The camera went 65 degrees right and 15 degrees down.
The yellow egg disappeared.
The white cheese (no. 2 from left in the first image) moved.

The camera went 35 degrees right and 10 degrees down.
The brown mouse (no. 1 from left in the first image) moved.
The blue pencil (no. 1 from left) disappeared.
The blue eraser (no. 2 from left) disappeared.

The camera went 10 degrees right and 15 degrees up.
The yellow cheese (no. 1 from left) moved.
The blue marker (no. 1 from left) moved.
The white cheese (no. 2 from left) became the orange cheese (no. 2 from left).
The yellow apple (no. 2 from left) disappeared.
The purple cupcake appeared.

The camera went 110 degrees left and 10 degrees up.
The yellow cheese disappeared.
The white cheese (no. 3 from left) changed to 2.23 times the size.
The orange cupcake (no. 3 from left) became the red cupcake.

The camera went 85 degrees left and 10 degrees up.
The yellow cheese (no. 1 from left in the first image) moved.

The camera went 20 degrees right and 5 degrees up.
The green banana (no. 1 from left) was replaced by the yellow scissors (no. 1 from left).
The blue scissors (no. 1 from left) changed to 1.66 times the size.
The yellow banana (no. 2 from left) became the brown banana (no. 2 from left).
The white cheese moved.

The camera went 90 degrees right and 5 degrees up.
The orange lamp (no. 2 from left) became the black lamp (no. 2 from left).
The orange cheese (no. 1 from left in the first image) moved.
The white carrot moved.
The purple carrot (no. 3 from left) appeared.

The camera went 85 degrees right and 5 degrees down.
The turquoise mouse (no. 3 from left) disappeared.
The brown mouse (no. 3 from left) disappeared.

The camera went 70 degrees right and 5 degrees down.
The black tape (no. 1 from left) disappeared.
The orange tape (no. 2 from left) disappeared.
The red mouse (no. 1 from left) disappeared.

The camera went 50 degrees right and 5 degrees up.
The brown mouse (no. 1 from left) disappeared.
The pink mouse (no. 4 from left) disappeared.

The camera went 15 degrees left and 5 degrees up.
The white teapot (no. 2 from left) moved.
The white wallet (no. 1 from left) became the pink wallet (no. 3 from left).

⁂

AIM OF THE EXERCISE ->
Across the records above, show each line containing the word "moved".

RESPONSE AREA ->
The white cheese (no. 2 from left in the first image) moved.
The brown mouse (no. 1 from left in the first image) moved.
The yellow cheese (no. 1 from left) moved.
The blue marker (no. 1 from left) moved.
The yellow cheese (no. 1 from left in the first image) moved.
The white cheese moved.
The orange cheese (no. 1 from left in the first image) moved.
The white carrot moved.
The white teapot (no. 2 from left) moved.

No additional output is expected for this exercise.